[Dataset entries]

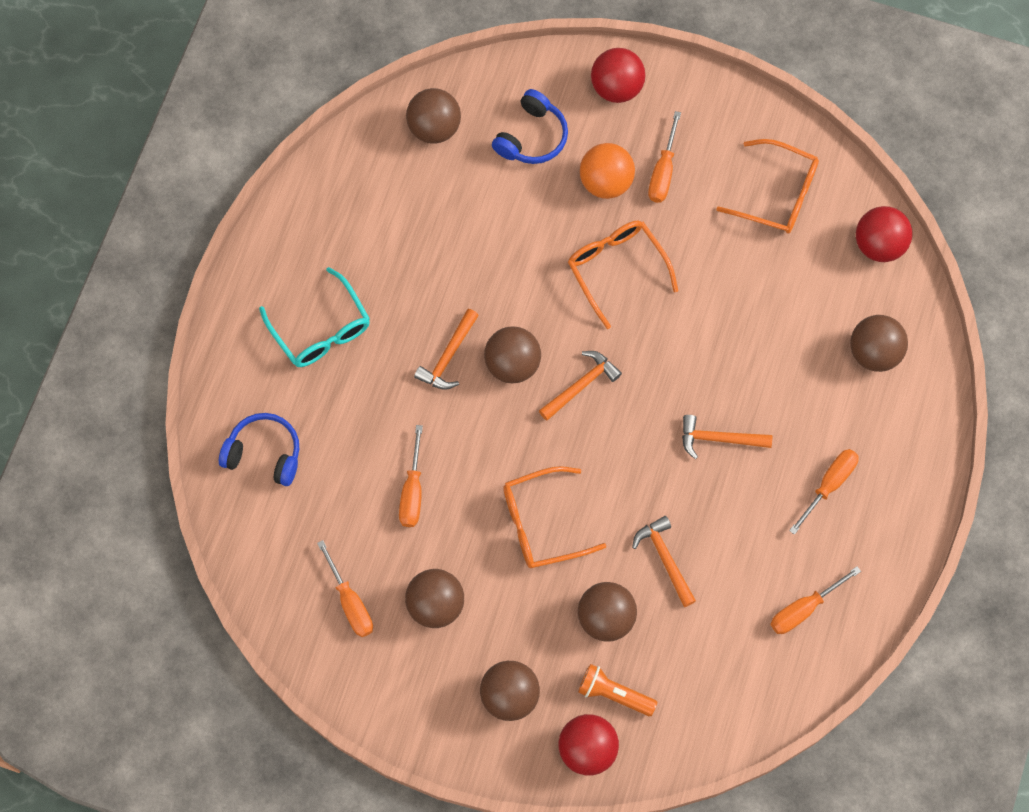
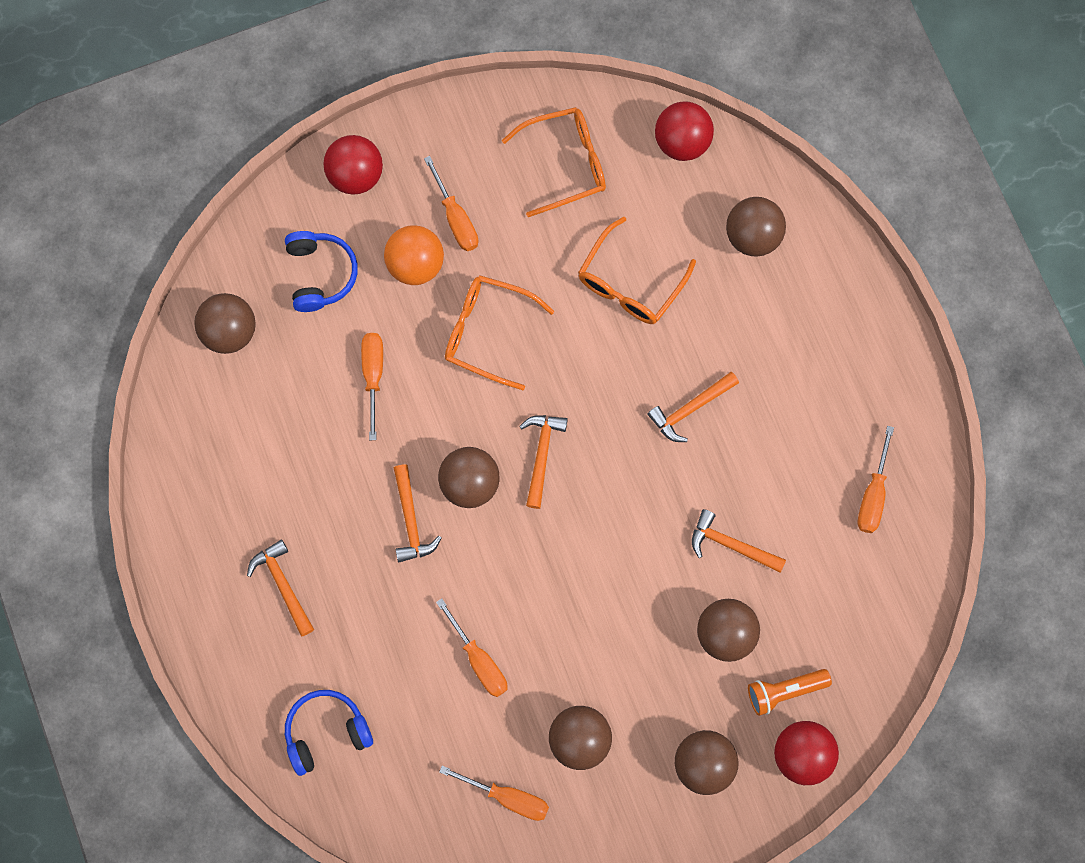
camera: 40 degrees left, 5 degrees up
(321, 329) = (283, 585): turquoise glasses -> orange hammer
(541, 523) = (608, 598): orange glasses -> orange glasses (630, 283)
(829, 485) = (808, 376): orange screwdriver -> orange screwdriver (373, 375)

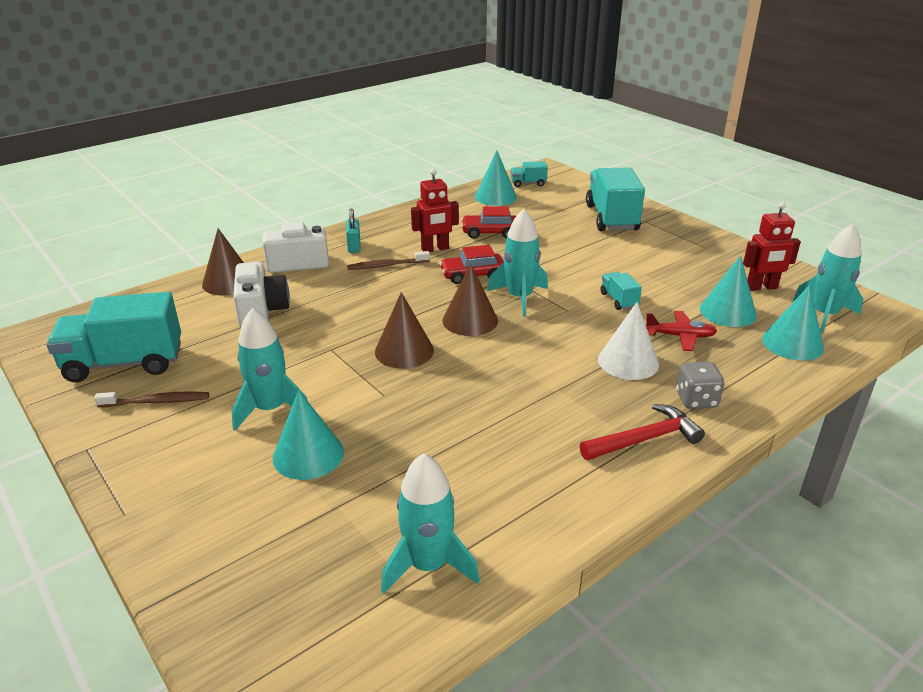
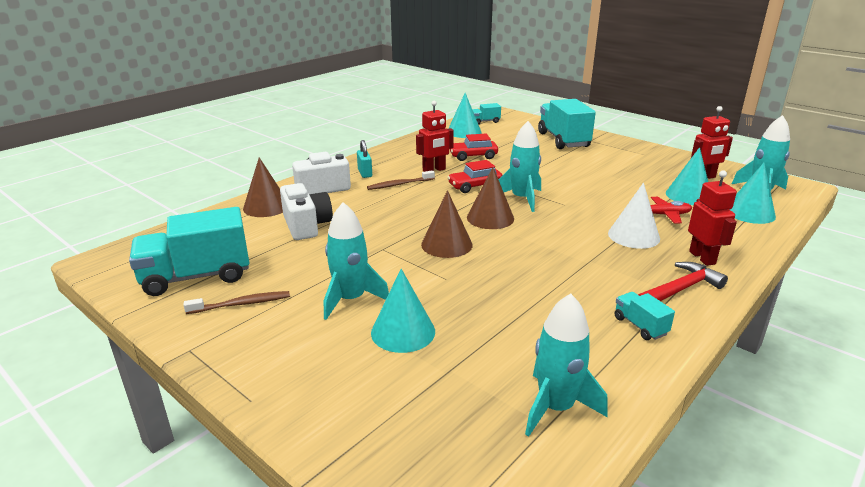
camera: 10 degrees left, 5 degrees down
(618, 300) = (601, 194): turquoise truck -> turquoise truck (640, 326)
(696, 400) = (702, 257): grey dice -> red robot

* ASSIGNED TASK:
Pictures are to be left out; all else in the entries above is to be quoted exactly.

* WORKED SOLUTION:
camera: 40 degrees left, 5 degrees up
(321, 329) = (283, 585): turquoise glasses -> orange hammer
(541, 523) = (608, 598): orange glasses -> orange glasses (630, 283)
(829, 485) = (808, 376): orange screwdriver -> orange screwdriver (373, 375)

camera: 10 degrees left, 5 degrees down
(618, 300) = (601, 194): turquoise truck -> turquoise truck (640, 326)
(696, 400) = (702, 257): grey dice -> red robot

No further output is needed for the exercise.